▶ **What to work on**: Your answer should consist of each line below that includes the word "dumbbell".

▶ **Records**:
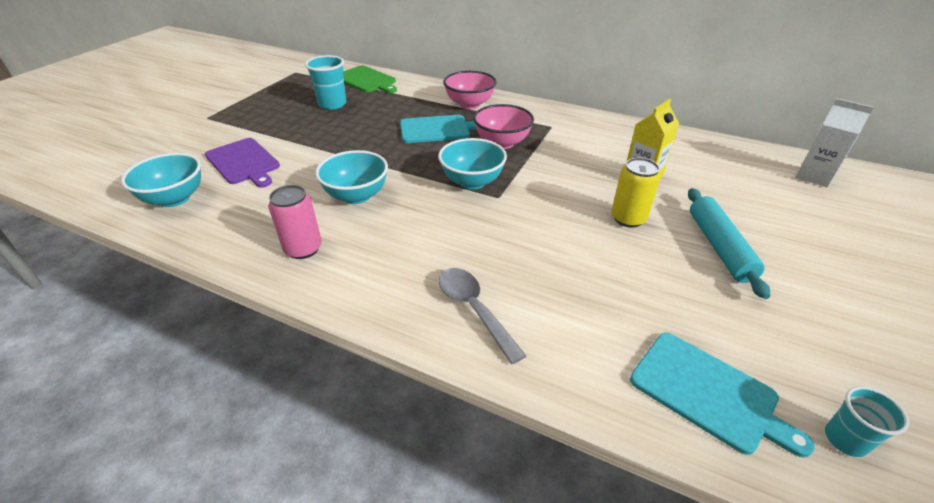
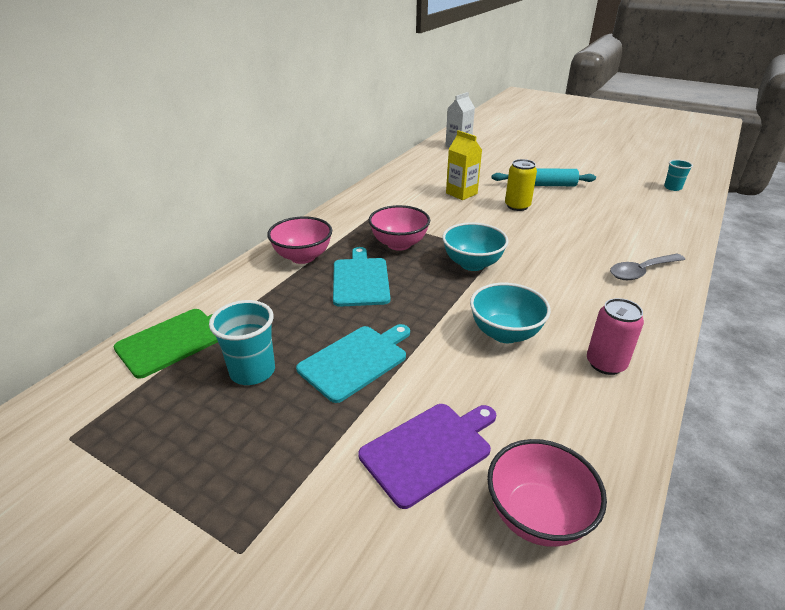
camera: 85 degrees left, 5 degrees down
turquoise bowl [121,153,201,207] -> pink bowl [487,439,607,547]
turquoise cutting board [630,333,815,458] -> turquoise cutting board moved to [296,324,410,403]

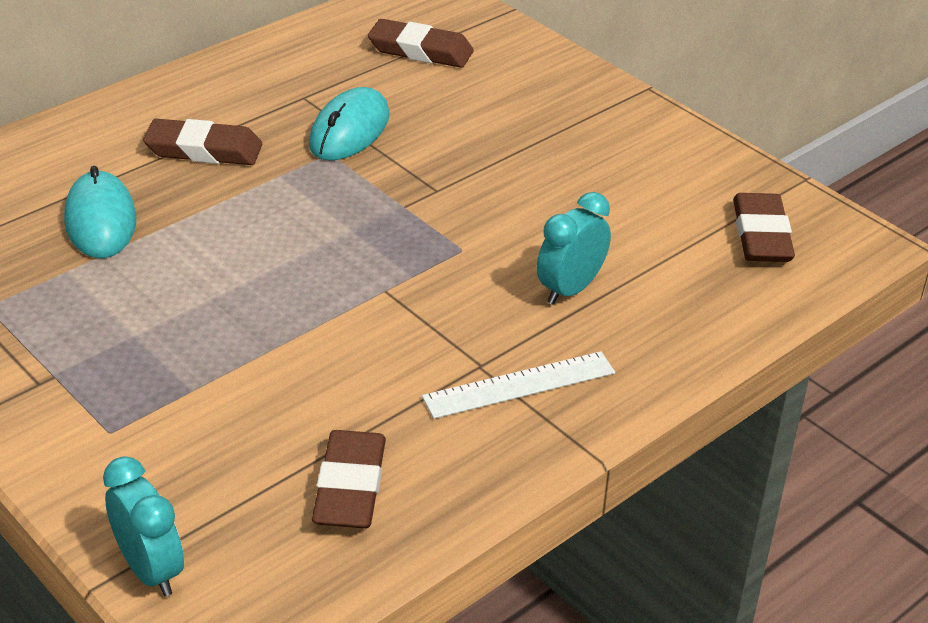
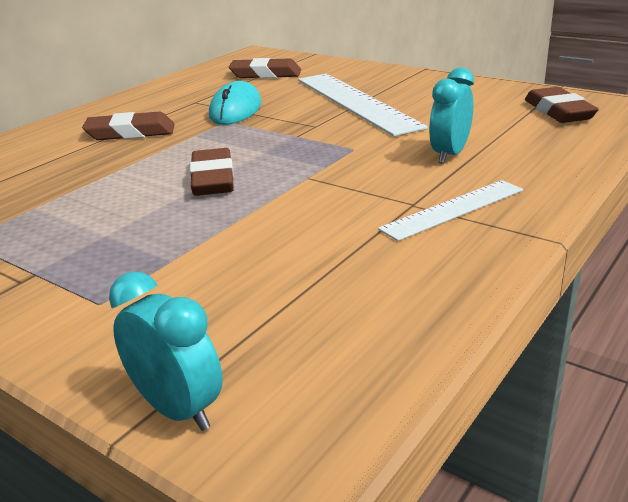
camera: 10 degrees left, 10 degrees down
turquoise mouse [64,166,136,258] -> none
brown eraser [312,430,386,528] -> brown eraser moved to [190,148,234,196]
none -> white ruler [298,74,428,136]

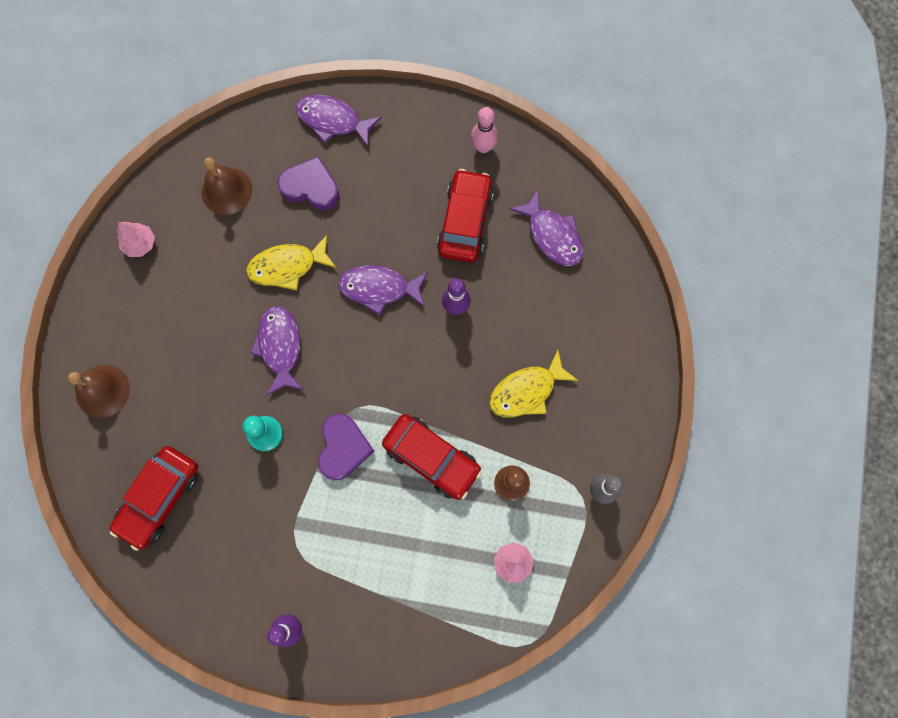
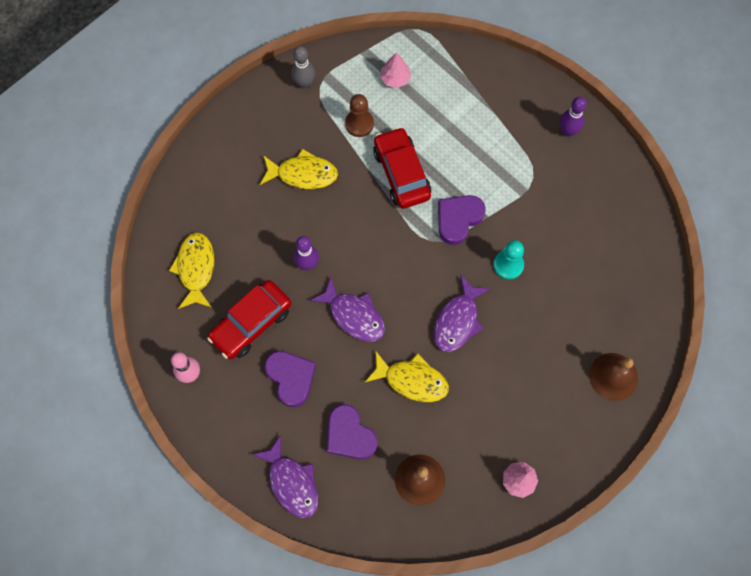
camera: 145 degrees left, 5 degrees down
red car [110,446,199,551] -> none
purple fish [509,189,583,266] -> yellow fish [169,232,215,309]
none -> purple heart [264,351,316,407]

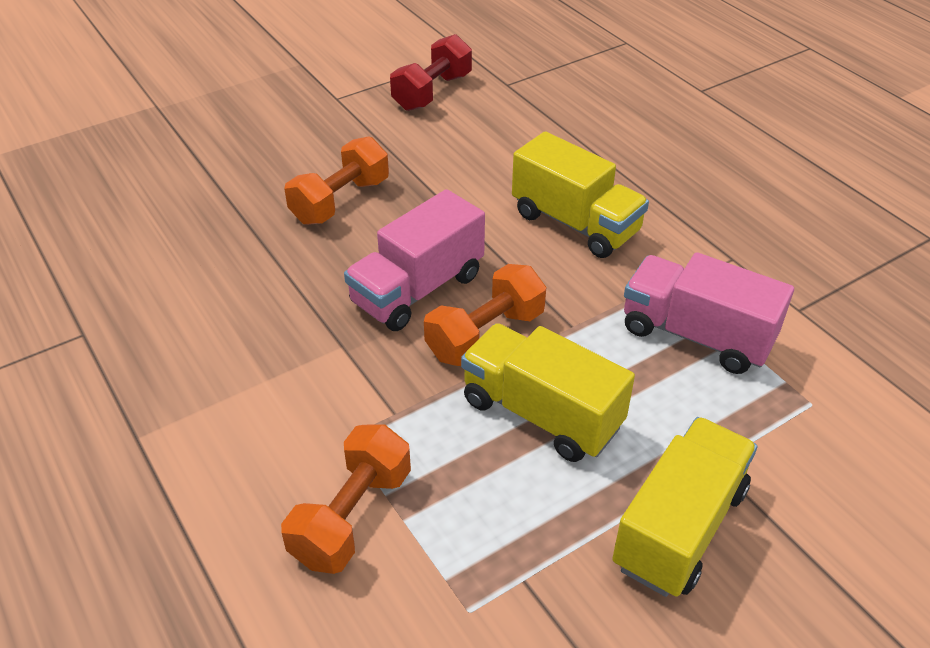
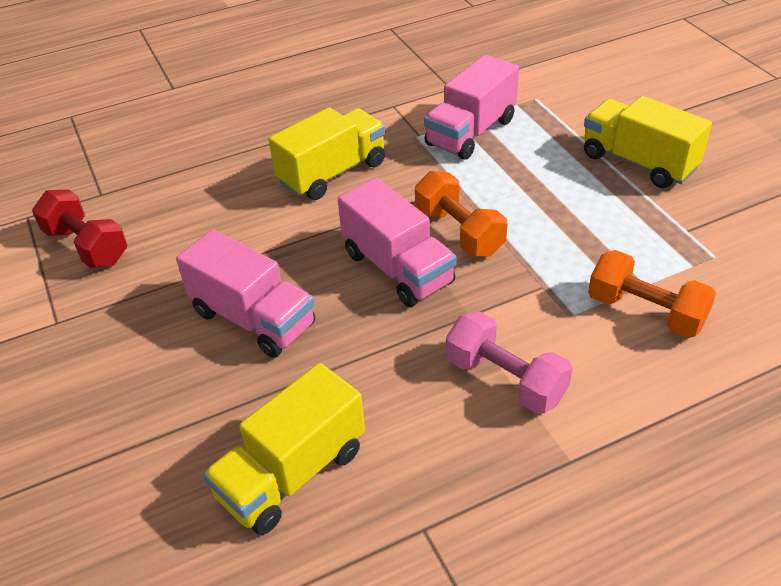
camera: 80 degrees left, 0 degrees up
orange dumbbell [284,136,389,225] -> pink truck [176,229,315,358]
yellow truck [461,323,635,462] -> yellow truck moved to [203,363,365,535]
none -> pink dumbbell [446,311,572,414]

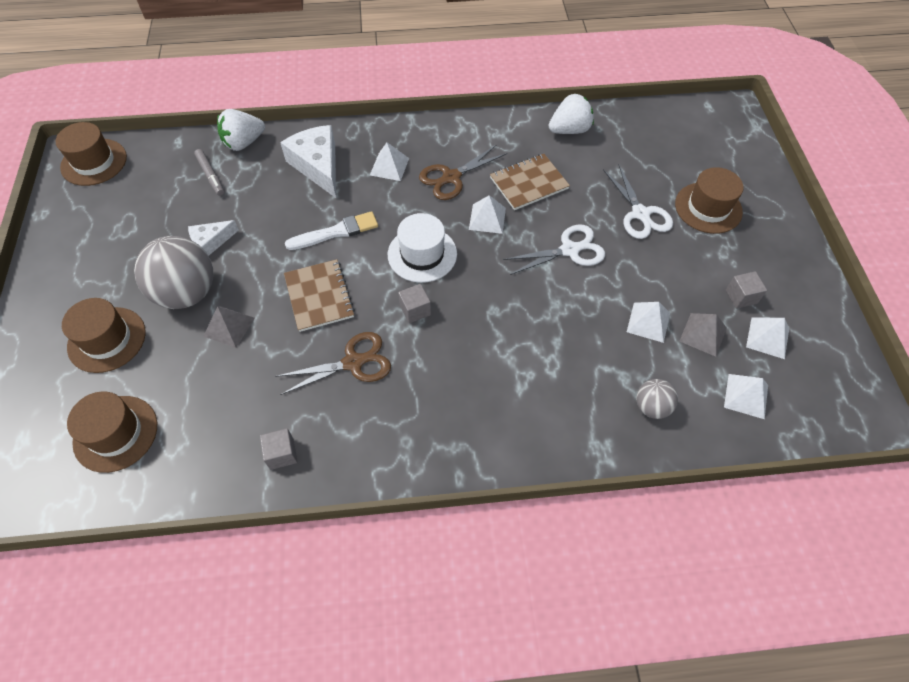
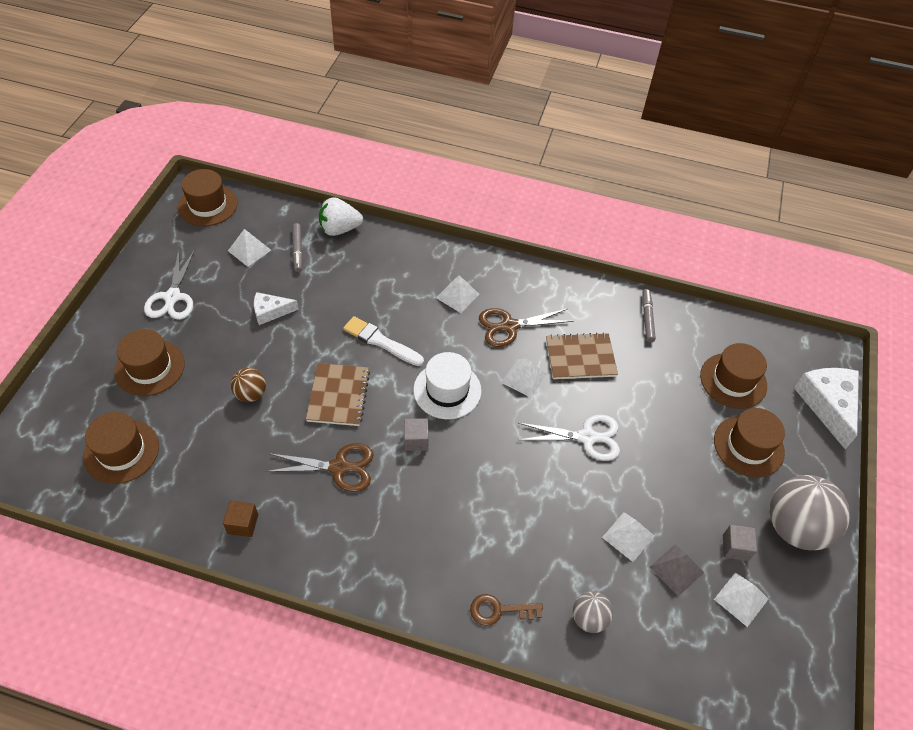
camera: 20 degrees right, 5 degrees down
grey ball [134,236,213,309] -> grey ball moved to [770,475,850,550]
grey pyramid [203,306,255,348] -> brown ball [231,368,266,402]
grey cube [260,428,298,470] -> brown cube [223,500,258,537]
white cheese [280,125,336,198] -> white cheese moved to [794,368,859,449]
white brush [285,211,378,250] -> white brush turned 150 degrees counterclockwise [343,316,424,366]
white strawberry [549,94,594,134] -> grey marker [642,289,656,342]
white scissors [603,165,673,239] -> white scissors moved to [144,249,195,320]
white pyramid [724,374,768,419] -> white pyramid moved to [228,229,271,267]
none -> brown key [470,594,543,626]
none -> brown hat [700,343,767,409]

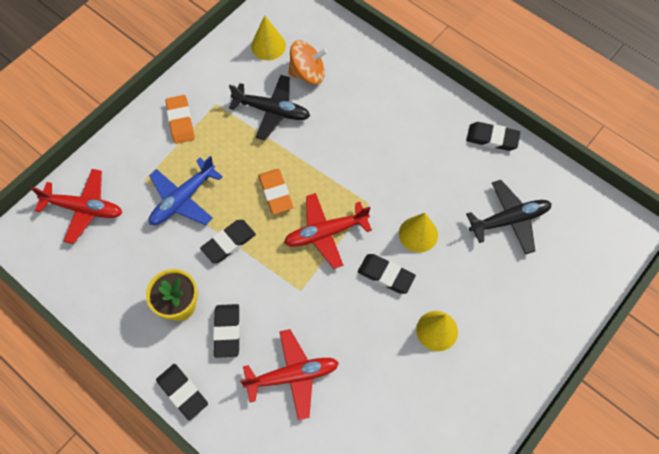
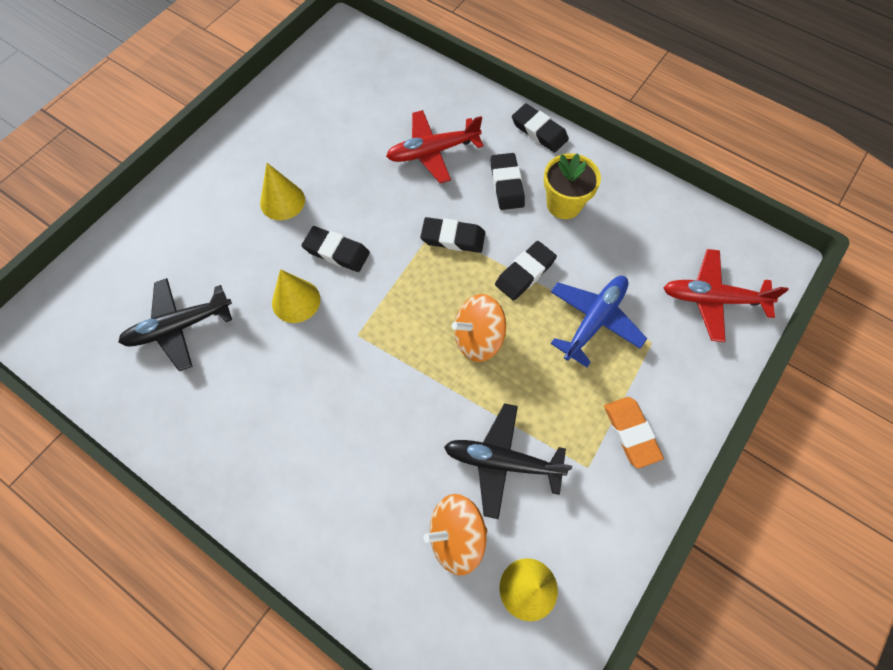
camera: 175 degrees right, 0 degrees up
orange eraser [258,169,293,215] -> orange spinning top [452,294,506,362]
red plane [284,193,372,269] -> none
black eraser [467,122,520,151] -> black eraser moved to [420,217,485,253]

▶ **Solution for this problem**:
orange dumbbell [284,136,389,225] -> pink truck [176,229,315,358]
none -> pink dumbbell [446,311,572,414]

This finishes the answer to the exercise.